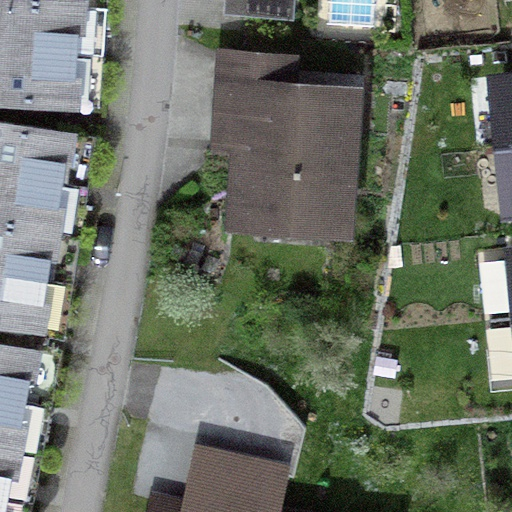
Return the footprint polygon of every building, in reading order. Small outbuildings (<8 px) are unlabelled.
[(0,0),(0,47),(73,52),(75,24),(76,4),(15,0),(0,0)] [(292,0),(227,0),(227,13),(292,17),(292,0)] [(234,227),(352,233),(360,85),(291,82),(293,49),(209,45),(205,121),(240,123),(234,227)] [(72,65),(73,52),(0,47),(0,97),(69,102),(72,65)] [(511,151),(511,74),(487,77),(495,153),(511,151)] [(0,171),(58,180),(60,166),(65,132),(0,121),(0,171)] [(511,222),(511,151),(495,153),(502,223),(511,222)] [(0,221),(50,229),(53,209),(58,180),(0,171),(0,221)] [(0,271),(42,278),(46,250),(50,229),(0,221),(0,271)] [(42,278),(0,271),(0,320),(34,326),(40,293),(42,278)] [(0,394),(22,399),(25,382),(31,350),(0,344),(0,394)] [(0,444),(12,447),(17,421),(22,399),(0,394),(0,444)] [(168,511),(287,511),(299,461),(186,436),(168,511)] [(0,494),(3,495),(8,467),(12,447),(0,444),(0,494)]
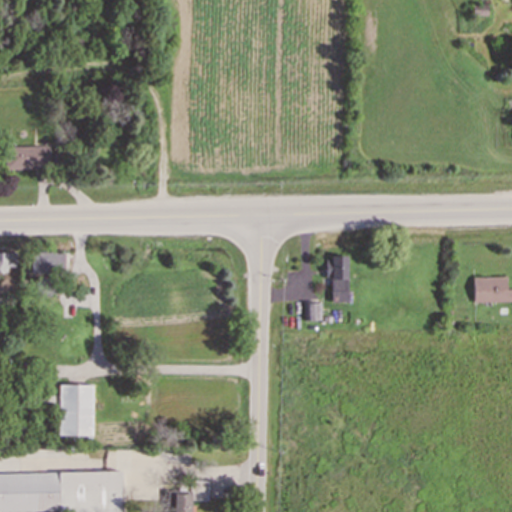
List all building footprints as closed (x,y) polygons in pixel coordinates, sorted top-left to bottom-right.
[(471,14),(486,15),(487,4),(471,4),(471,14)] [(47,145),(3,146),(4,169),(47,168),(47,145)] [(63,272),(63,250),(28,251),(29,273),(63,272)] [(14,252),(0,252),(0,271),(6,272),(6,266),(14,266),(14,252)] [(329,277),(330,300),(346,300),(346,256),(324,256),(324,277),(329,277)] [(511,288),(504,288),(504,276),(471,277),(472,301),(511,300),(511,288)] [(320,320),(319,302),(303,303),(303,320),(320,320)] [(92,384),(57,384),(56,435),(91,435),(92,384)] [(0,472),(0,511),(60,511),(120,511),(119,470),(0,472)] [(189,511),(189,492),(165,491),(164,506),(172,506),(171,511),(189,511)]
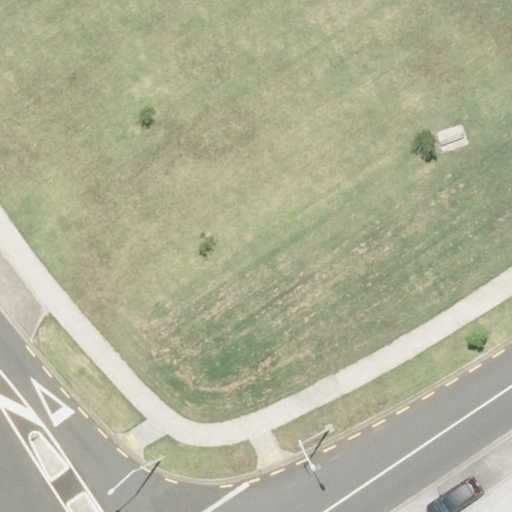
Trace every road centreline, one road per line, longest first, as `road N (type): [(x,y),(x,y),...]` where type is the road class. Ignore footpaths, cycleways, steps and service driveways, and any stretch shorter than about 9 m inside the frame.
road 1 (unclassified): [(511,379),(311,511)]
road 2 (unclassified): [(85,511),(0,384)]
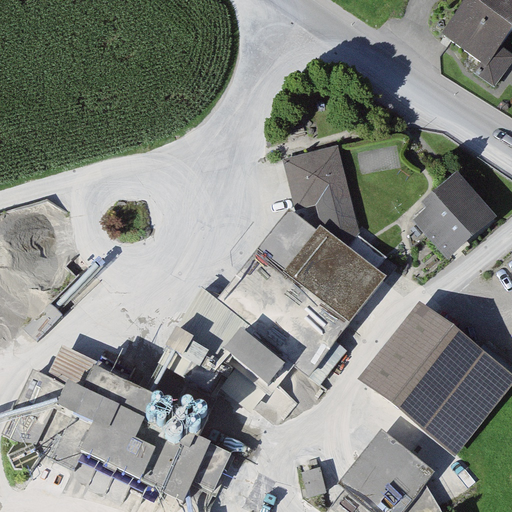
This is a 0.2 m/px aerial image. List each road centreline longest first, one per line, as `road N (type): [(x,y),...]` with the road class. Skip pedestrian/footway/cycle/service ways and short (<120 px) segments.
road 1 (track): [(245,0),(258,49),(249,94),(216,199),(182,272),(152,304),(28,362),(0,400)]
road 2 (track): [(303,511),(285,478),(292,436),(439,291),(511,241)]
road 3 (tertiary): [(511,143),(288,0)]
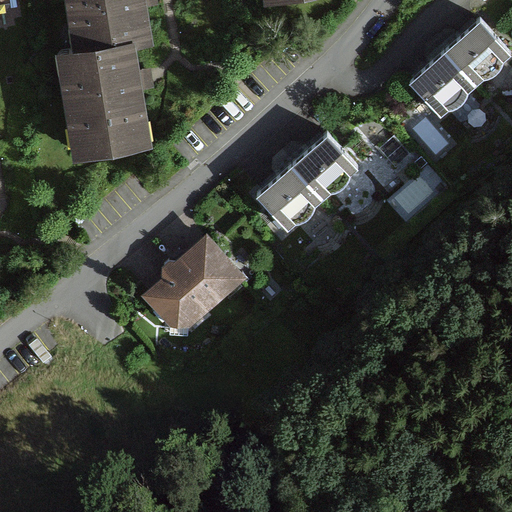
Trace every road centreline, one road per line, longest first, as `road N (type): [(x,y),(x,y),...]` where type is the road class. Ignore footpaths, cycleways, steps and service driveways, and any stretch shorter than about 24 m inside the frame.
road 1 (residential): [(333,63),(0,339)]
road 2 (residential): [(333,63),(352,79),(375,77),(456,0)]
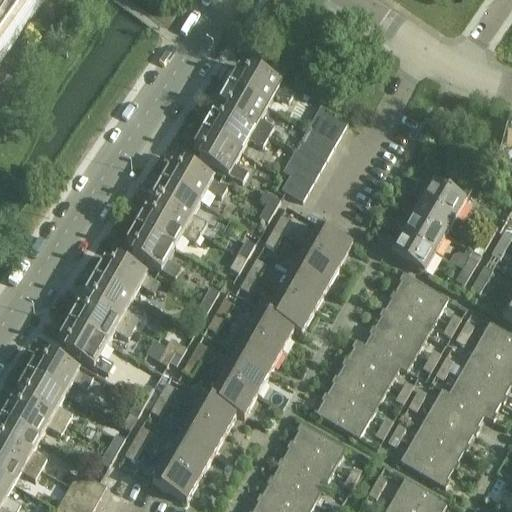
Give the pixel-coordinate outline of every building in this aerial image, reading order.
[(0,0),(0,51),(36,0),(0,0)] [(229,89),(269,113),(276,100),(288,107),(294,96),(251,72),(248,78),(238,73),(229,89)] [(269,113),(229,89),(219,107),(228,112),(225,117),(268,142),(274,132),(262,125),(269,113)] [(325,102),(325,103),(307,135),(335,151),(343,138),(322,126),(327,116),(332,107),(325,102)] [(348,128),(327,116),(322,126),(343,138),(348,128)] [(268,142),(225,117),(222,123),(213,118),(203,134),(243,157),(250,145),(262,152),(268,142)] [(243,157),(203,134),(193,152),(202,157),(199,163),(242,188),(248,177),(236,170),(243,157)] [(306,153),(327,165),(335,151),(307,135),(294,157),(301,161),(306,153)] [(306,153),(301,161),(300,163),(321,175),(327,165),(306,153)] [(300,163),(301,161),(294,157),(283,177),(290,181),(294,173),(315,186),(321,175),(300,163)] [(161,186),(201,209),(209,196),(221,203),(227,193),(184,168),(181,174),(171,169),(161,186)] [(288,184),(309,196),(315,186),(294,173),(290,181),(288,184)] [(451,182),(445,193),(433,186),(422,204),(456,224),(472,195),(451,182)] [(281,195),(303,207),(309,196),(288,184),(281,195)] [(201,209),(161,186),(152,203),(161,208),(158,214),(200,239),(207,228),(195,221),(201,209)] [(280,206),(279,205),(264,197),(260,205),(267,209),(276,214),(280,206)] [(412,222),(446,241),(456,224),(422,204),(412,222)] [(259,223),(268,228),(276,214),(267,209),(259,223)] [(200,239),(158,214),(155,219),(145,214),(135,231),(175,254),(183,242),(195,249),(200,239)] [(272,235),(282,241),(291,225),(281,220),(272,235)] [(402,240),(435,259),(446,241),(412,222),(402,240)] [(482,239),(490,244),(497,232),(489,227),(482,239)] [(304,253),(339,273),(352,250),(317,230),(304,253)] [(175,254),(135,231),(126,248),(135,254),(132,260),(175,284),(181,273),(168,266),(175,254)] [(264,249),(274,255),(282,241),(272,235),(264,249)] [(498,247),(506,252),(511,241),(511,240),(504,236),(498,247)] [(475,250),(484,255),(490,244),(482,239),(475,250)] [(435,259),(402,240),(391,258),(425,278),(435,259)] [(237,261),(246,266),(254,250),(246,245),(237,261)] [(506,252),(498,247),(491,259),(499,264),(506,252)] [(339,273),(304,253),(292,275),(326,295),(339,273)] [(246,266),(237,261),(230,273),(238,278),(246,266)] [(462,274),(470,279),(477,267),(468,262),(462,274)] [(104,265),(94,282),(134,305),(138,298),(141,292),(154,300),(154,299),(160,289),(117,264),(113,270),(104,265)] [(247,279),(257,284),(266,269),(256,264),(247,279)] [(477,283),(486,287),(492,276),(484,271),(477,283)] [(455,285),(464,290),(470,279),(462,274),(455,285)] [(326,295),(292,275),(279,297),(314,317),(326,295)] [(239,293),(249,298),(257,284),(247,279),(239,293)] [(392,297),(437,323),(448,305),(403,279),(399,286),(401,287),(395,298),(393,297),(392,297)] [(134,305),(94,282),(85,298),(94,304),(91,310),(134,334),(140,324),(127,317),(134,305)] [(470,295),(479,299),(486,287),(477,283),(470,295)] [(202,306),(210,311),(219,297),(210,292),(202,306)] [(314,317),(279,297),(267,318),(266,317),(266,318),(295,335),(294,335),(301,339),(314,317)] [(382,315),(427,341),(437,323),(392,297),(389,304),(390,305),(385,315),(383,314),(382,315)] [(511,303),(502,321),(511,327),(511,303)] [(215,319),(225,325),(233,309),(224,304),(215,319)] [(210,311),(202,306),(194,320),(202,325),(210,311)] [(68,327),(109,350),(116,337),(128,344),(134,334),(91,310),(88,315),(78,310),(68,327)] [(247,337),(281,357),(294,335),(295,335),(266,318),(266,317),(260,314),(247,337)] [(372,333),(417,358),(427,341),(382,315),(379,321),(380,322),(374,333),(373,332),(372,333)] [(207,333),(217,338),(225,325),(215,319),(207,333)] [(448,329),(455,333),(461,324),(453,319),(448,329)] [(109,350),(68,327),(59,343),(68,349),(65,355),(108,380),(114,369),(101,362),(109,350)] [(460,336),(468,341),(474,331),(466,327),(460,336)] [(479,347),(511,365),(511,341),(489,328),(479,347)] [(455,333),(448,329),(442,338),(450,343),(455,333)] [(417,358),(372,333),(368,339),(370,340),(364,351),(364,352),(400,372),(399,373),(406,377),(417,358)] [(455,346),(463,350),(468,341),(460,336),(455,346)] [(281,357),(247,337),(234,359),(269,379),(281,357)] [(182,362),(186,353),(170,344),(166,353),(174,358),(182,362)] [(390,390),(399,373),(400,372),(364,352),(364,351),(355,345),(351,353),(353,354),(347,364),(345,363),(345,364),(390,390)] [(190,363),(199,368),(208,353),(199,347),(190,363)] [(511,365),(479,347),(469,364),(511,389),(511,365)] [(161,360),(158,366),(167,372),(168,369),(169,367),(176,371),(182,362),(174,358),(166,353),(161,360)] [(427,364),(435,369),(440,359),(433,355),(427,364)] [(269,379),(234,359),(222,381),(256,401),(269,379)] [(27,378),(67,400),(74,388),(87,395),(93,384),(50,360),(46,366),(37,360),(27,378)] [(440,372),(448,376),(454,367),(446,362),(440,372)] [(182,377),(192,382),(199,368),(190,363),(182,377)] [(335,382),(380,408),(390,390),(345,364),(341,370),(343,372),(337,382),(335,381),(335,382)] [(435,369),(427,364),(422,374),(430,378),(435,369)] [(511,389),(469,364),(458,382),(503,408),(507,402),(505,401),(511,390),(511,389)] [(435,381),(443,385),(448,376),(440,372),(435,381)] [(67,400),(27,378),(17,394),(27,400),(23,405),(67,430),(72,420),(60,413),(67,400)] [(256,401),(222,381),(210,402),(203,398),(202,399),(203,399),(209,402),(209,403),(237,419),(244,423),(256,401)] [(324,400),(369,425),(380,408),(335,382),(331,388),(333,389),(327,400),(325,399),(324,400)] [(458,382),(449,399),(448,400),(484,421),(493,427),(497,420),(495,419),(501,408),(503,409),(503,408),(458,382)] [(400,396),(408,400),(413,391),(406,386),(400,396)] [(158,403),(167,409),(176,393),(166,388),(158,403)] [(137,403),(146,408),(154,394),(145,389),(137,403)] [(413,403),(421,408),(426,398),(418,394),(413,403)] [(431,413),(476,439),(480,433),(477,432),(484,421),(448,400),(449,399),(442,395),(431,413)] [(395,405),(402,410),(408,400),(400,396),(395,405)] [(203,399),(202,399),(189,421),(224,442),(237,419),(209,403),(209,402),(203,399)] [(369,425),(324,400),(321,406),(323,407),(317,417),(315,416),(314,418),(359,444),(369,425)] [(146,408),(137,403),(128,418),(137,423),(146,408)] [(150,417),(160,422),(167,409),(158,403),(150,417)] [(408,413),(415,417),(421,408),(413,403),(408,413)] [(67,430),(23,405),(20,411),(11,406),(2,422),(41,445),(48,433),(61,440),(67,430)] [(476,439),(431,413),(421,431),(466,457),(469,451),(468,450),(474,439),(476,440),(476,439)] [(224,442),(189,421),(177,443),(212,463),(224,442)] [(41,445),(2,422),(0,424),(0,444),(1,445),(0,446),(0,451),(40,475),(46,465),(34,458),(41,445)] [(380,431),(388,436),(393,426),(385,422),(380,431)] [(290,448),(335,473),(345,455),(300,429),(296,436),(298,437),(292,448),(290,447),(290,448)] [(393,439),(400,443),(406,433),(398,429),(393,439)] [(388,436),(380,431),(375,441),(382,445),(388,436)] [(466,457),(421,431),(410,449),(456,475),(459,469),(457,468),(464,457),(465,458),(466,457)] [(132,447),(142,452),(151,437),(141,432),(132,447)] [(108,453),(117,458),(125,444),(116,439),(108,453)] [(387,448),(395,452),(400,443),(393,439),(387,448)] [(212,463),(177,443),(164,465),(199,485),(212,463)] [(142,452),(132,447),(125,461),(134,466),(142,452)] [(280,465),(325,491),(335,473),(290,448),(286,454),(288,455),(282,465),(280,464),(280,465)] [(456,475),(410,449),(400,467),(445,493),(449,486),(447,485),(453,475),(455,476),(456,475)] [(40,475),(0,451),(0,481),(15,491),(22,478),(35,485),(40,475)] [(109,473),(112,467),(117,458),(108,453),(99,467),(109,473)] [(164,465),(151,487),(186,507),(199,485),(164,465)] [(269,483),(315,509),(325,491),(280,465),(276,471),(278,473),(272,483),(270,482),(269,483)] [(348,481),(356,485),(361,476),(354,471),(348,481)] [(106,493),(99,489),(78,477),(69,492),(76,496),(79,492),(100,504),(106,493)] [(0,511),(1,511),(19,511),(21,510),(8,503),(15,491),(0,481),(0,511)] [(356,485),(348,481),(343,490),(350,495),(356,485)] [(373,490),(381,495),(386,485),(379,481),(373,490)] [(259,501),(278,511),(312,511),(315,509),(269,483),(266,489),(268,490),(262,501),(260,500),(259,501)] [(394,502),(411,511),(445,511),(447,510),(449,511),(450,510),(405,484),(394,502)] [(511,487),(508,485),(502,496),(511,501),(511,487)] [(368,500),(375,504),(381,495),(373,490),(368,500)] [(91,511),(73,502),(76,496),(69,492),(57,511),(91,511)] [(79,492),(76,496),(73,502),(91,511),(95,511),(100,504),(79,492)] [(278,511),(259,501),(256,507),(258,508),(255,511),(278,511)] [(388,511),(411,511),(394,502),(388,511)]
---*---
DO THIS>
Show each line of the records that contains the word "reading", matching upper and lower case exactly.

RIGHT ANSWER>
Return the footprint polygon of every building, in reading order. Small outbuildings (<8 px) are unlabelled.
Give the pixel-coordinate outline of every building in this aerial image, reading order.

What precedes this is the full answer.